=== Task objective ===
Give the data again in full, without pictures.
### Source data ###
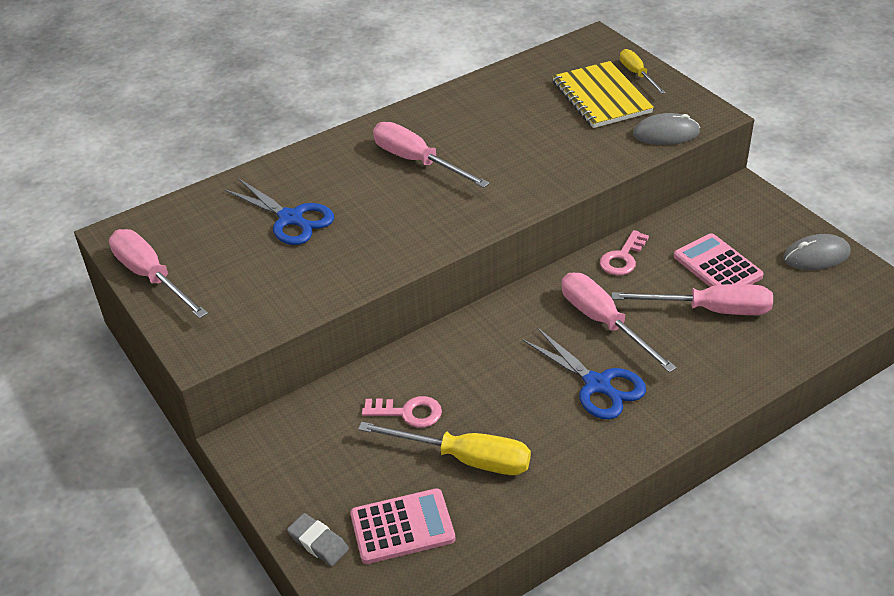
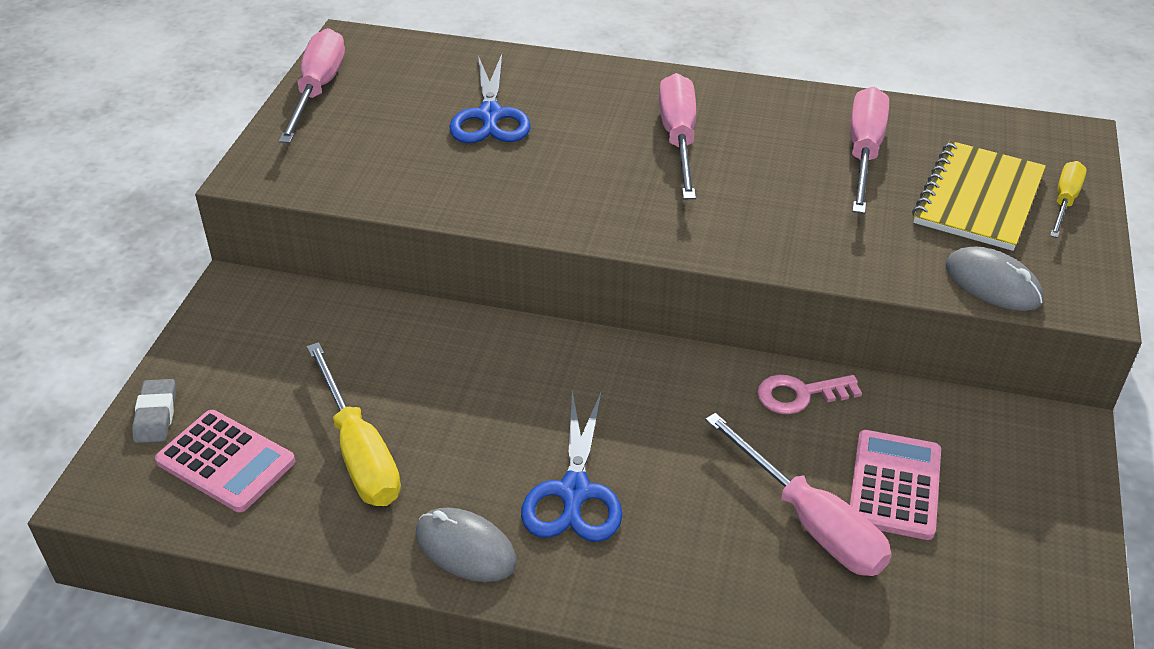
camera: 45 degrees right, 0 degrees up
(408, 412) = (380, 372): pink key -> none
(604, 322) = (677, 440): pink screwdriver -> pink screwdriver (864, 153)
(816, 256) = (1041, 571): grey mouse -> grey mouse (465, 548)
###
=== Response below ===
camera: 45 degrees right, 0 degrees up
(408, 412) = (380, 372): pink key -> none
(604, 322) = (677, 440): pink screwdriver -> pink screwdriver (864, 153)
(816, 256) = (1041, 571): grey mouse -> grey mouse (465, 548)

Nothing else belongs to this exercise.